> [Directive]
Using the listing below, extract each line that has the word "section" in it.

═══ Task input

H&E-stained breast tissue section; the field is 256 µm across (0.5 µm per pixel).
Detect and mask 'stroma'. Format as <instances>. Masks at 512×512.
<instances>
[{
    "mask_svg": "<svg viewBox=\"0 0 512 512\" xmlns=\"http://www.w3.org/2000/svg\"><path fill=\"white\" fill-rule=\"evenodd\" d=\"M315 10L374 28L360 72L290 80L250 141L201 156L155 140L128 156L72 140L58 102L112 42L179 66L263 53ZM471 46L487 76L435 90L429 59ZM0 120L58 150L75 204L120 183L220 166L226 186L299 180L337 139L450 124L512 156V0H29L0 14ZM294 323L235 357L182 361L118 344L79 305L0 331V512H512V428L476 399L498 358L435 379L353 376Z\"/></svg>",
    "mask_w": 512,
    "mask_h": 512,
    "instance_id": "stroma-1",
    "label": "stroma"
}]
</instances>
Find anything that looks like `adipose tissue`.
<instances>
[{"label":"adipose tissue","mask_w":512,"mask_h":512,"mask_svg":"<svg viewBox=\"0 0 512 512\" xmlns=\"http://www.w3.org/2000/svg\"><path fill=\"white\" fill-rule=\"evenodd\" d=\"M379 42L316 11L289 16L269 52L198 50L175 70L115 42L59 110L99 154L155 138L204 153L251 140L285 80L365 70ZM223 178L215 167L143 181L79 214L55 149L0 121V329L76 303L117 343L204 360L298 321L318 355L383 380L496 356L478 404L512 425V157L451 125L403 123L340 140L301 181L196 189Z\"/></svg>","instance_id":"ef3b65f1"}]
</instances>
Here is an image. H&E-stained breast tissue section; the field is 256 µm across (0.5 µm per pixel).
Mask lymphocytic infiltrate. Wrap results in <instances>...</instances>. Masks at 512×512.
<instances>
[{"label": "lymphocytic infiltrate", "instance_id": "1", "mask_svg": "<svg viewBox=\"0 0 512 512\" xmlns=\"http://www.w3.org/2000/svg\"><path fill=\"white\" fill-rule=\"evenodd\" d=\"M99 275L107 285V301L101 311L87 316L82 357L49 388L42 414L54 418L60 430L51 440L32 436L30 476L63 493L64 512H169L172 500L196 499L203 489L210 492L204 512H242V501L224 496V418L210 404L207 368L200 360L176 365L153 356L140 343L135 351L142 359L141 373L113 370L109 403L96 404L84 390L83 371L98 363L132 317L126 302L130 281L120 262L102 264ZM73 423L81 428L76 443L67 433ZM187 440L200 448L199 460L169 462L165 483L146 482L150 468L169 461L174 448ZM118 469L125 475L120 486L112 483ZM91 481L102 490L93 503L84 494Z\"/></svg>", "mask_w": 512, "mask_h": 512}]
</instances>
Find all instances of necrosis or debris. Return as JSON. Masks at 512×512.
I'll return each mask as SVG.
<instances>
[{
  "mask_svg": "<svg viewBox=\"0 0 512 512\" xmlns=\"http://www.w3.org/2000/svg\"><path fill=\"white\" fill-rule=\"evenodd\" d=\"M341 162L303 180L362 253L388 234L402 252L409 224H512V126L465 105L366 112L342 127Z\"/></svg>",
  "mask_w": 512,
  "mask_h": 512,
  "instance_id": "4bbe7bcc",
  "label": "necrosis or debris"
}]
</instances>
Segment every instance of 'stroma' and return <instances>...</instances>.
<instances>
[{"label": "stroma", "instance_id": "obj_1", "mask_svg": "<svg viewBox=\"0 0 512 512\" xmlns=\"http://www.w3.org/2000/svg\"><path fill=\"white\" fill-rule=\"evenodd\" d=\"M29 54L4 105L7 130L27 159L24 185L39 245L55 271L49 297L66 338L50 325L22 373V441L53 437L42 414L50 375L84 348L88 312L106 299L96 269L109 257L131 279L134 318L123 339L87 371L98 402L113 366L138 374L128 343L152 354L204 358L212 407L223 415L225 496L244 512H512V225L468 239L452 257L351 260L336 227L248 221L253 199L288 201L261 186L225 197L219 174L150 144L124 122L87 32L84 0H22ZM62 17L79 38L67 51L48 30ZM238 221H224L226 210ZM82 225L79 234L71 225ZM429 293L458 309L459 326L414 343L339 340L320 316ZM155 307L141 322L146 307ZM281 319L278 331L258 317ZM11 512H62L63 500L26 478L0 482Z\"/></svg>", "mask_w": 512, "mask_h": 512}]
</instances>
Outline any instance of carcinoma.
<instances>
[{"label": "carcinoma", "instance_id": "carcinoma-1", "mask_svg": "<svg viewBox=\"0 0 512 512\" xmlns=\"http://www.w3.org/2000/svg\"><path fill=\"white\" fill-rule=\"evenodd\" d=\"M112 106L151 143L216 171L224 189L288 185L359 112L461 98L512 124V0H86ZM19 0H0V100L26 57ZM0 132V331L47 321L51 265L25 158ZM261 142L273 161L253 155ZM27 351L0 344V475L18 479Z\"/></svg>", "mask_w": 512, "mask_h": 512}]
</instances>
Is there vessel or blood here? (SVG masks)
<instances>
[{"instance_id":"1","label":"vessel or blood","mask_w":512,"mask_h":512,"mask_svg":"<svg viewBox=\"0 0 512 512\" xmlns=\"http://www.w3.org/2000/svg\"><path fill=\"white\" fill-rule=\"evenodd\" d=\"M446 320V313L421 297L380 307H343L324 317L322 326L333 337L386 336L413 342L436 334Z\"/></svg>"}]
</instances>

══════

> [Problem solution]
H&E-stained breast tissue section; the field is 256 µm across (0.5 µm per pixel).
Here is an image. H&E-stained breast tissue section; the field is 256 µm across (0.5 µm per pixel).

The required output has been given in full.